- _SUPPLIED RECORDS_:
>>>>

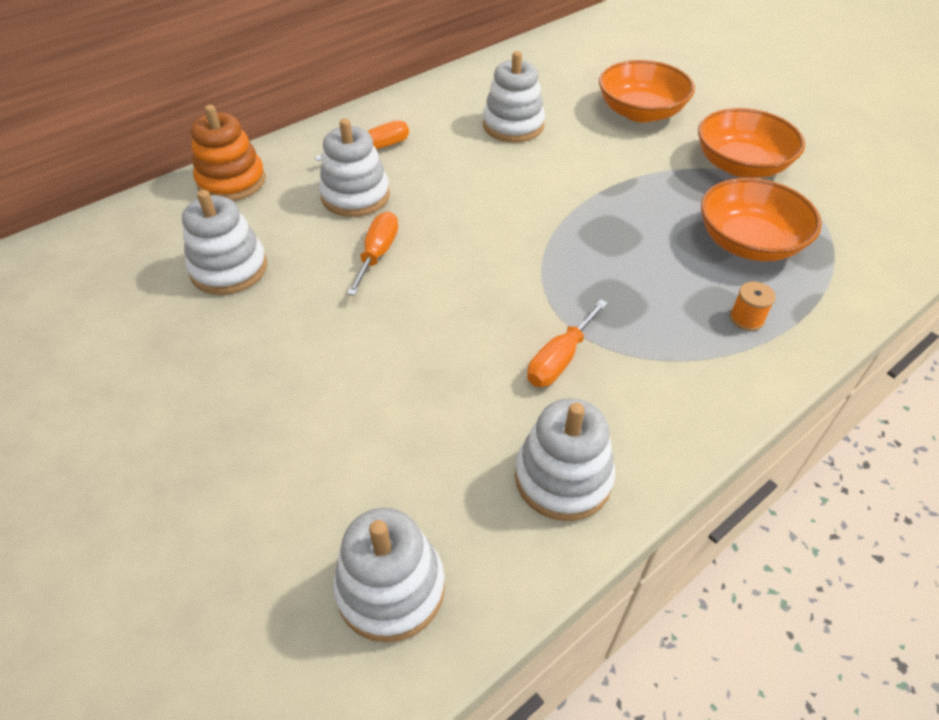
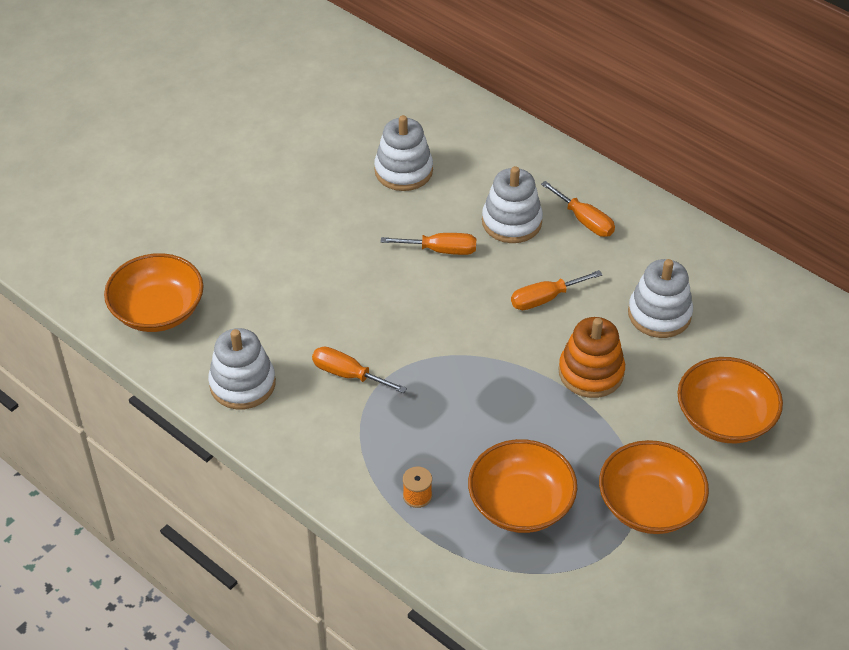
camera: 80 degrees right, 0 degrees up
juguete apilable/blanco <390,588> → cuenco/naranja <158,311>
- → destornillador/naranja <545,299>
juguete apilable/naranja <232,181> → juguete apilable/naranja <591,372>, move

<<<<
>>>>

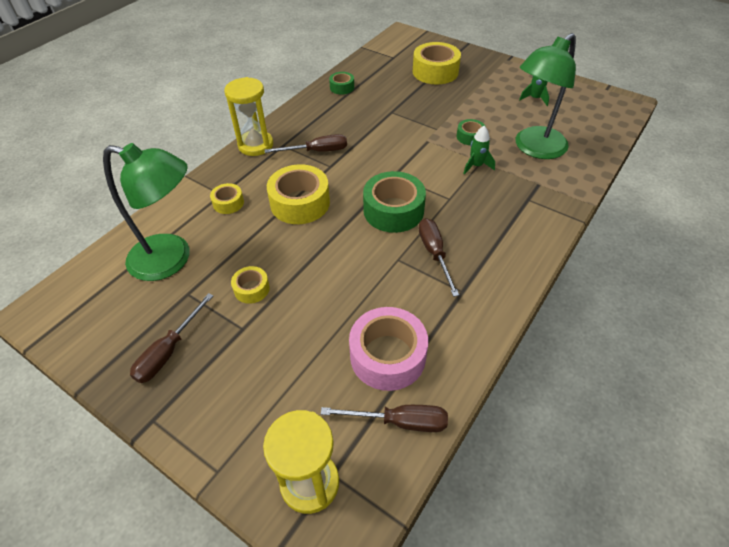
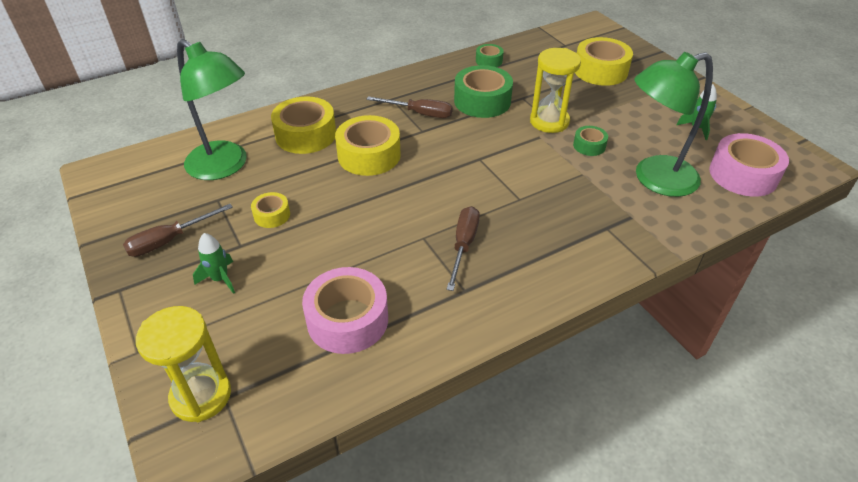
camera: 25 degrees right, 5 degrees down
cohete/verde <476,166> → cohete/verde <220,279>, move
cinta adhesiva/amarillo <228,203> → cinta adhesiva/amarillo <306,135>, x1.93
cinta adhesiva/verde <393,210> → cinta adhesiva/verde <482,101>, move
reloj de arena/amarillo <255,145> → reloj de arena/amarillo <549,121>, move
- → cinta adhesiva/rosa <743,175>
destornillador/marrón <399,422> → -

<<<<

- _ACTIVITY_:
Of the entries above, repeat exactly the lines between the line with "camera: 25 degrees right, 5 degrees down" and the line with "destornillador/marrón <399,422> →", inclusive, and no others.

- _FINISHED TASK_:
camera: 25 degrees right, 5 degrees down
cohete/verde <476,166> → cohete/verde <220,279>, move
cinta adhesiva/amarillo <228,203> → cinta adhesiva/amarillo <306,135>, x1.93
cinta adhesiva/verde <393,210> → cinta adhesiva/verde <482,101>, move
reloj de arena/amarillo <255,145> → reloj de arena/amarillo <549,121>, move
- → cinta adhesiva/rosa <743,175>
destornillador/marrón <399,422> → -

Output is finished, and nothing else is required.